Exercise details: Report every line of the records beneath this task that holds the string "plate".

Extracted material:
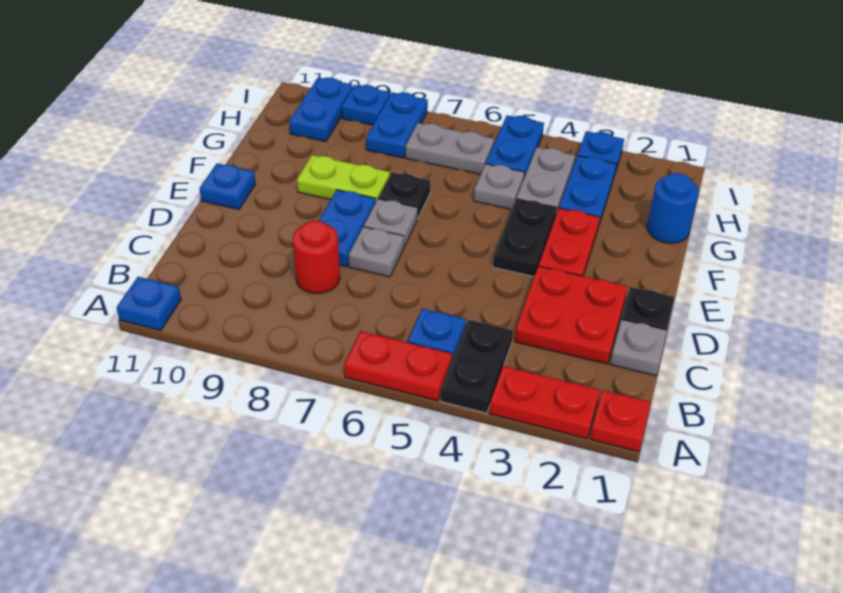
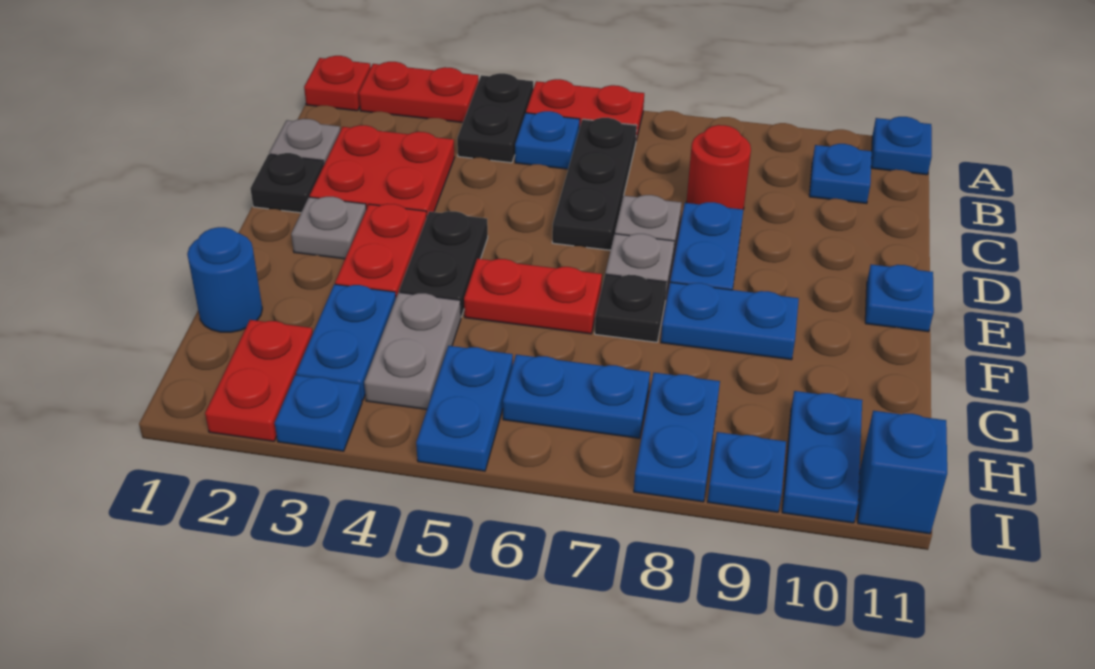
none -> black plate B6:D6 level 1
none -> blue plate B10 level 1
none -> red plate F5:F6 level 1
lime plate F8:F9 level 1 -> blue plate F8:F9 level 1
grey plate G5 level 1 -> grey plate E2 level 1
none -> red plate H2:I2 level 1
grey plate H6:H7 level 1 -> blue plate H6:H7 level 1
none -> blue brick I11 level 1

Exercise result:
none -> black plate B6:D6 level 1
none -> blue plate B10 level 1
none -> red plate F5:F6 level 1
lime plate F8:F9 level 1 -> blue plate F8:F9 level 1
grey plate G5 level 1 -> grey plate E2 level 1
none -> red plate H2:I2 level 1
grey plate H6:H7 level 1 -> blue plate H6:H7 level 1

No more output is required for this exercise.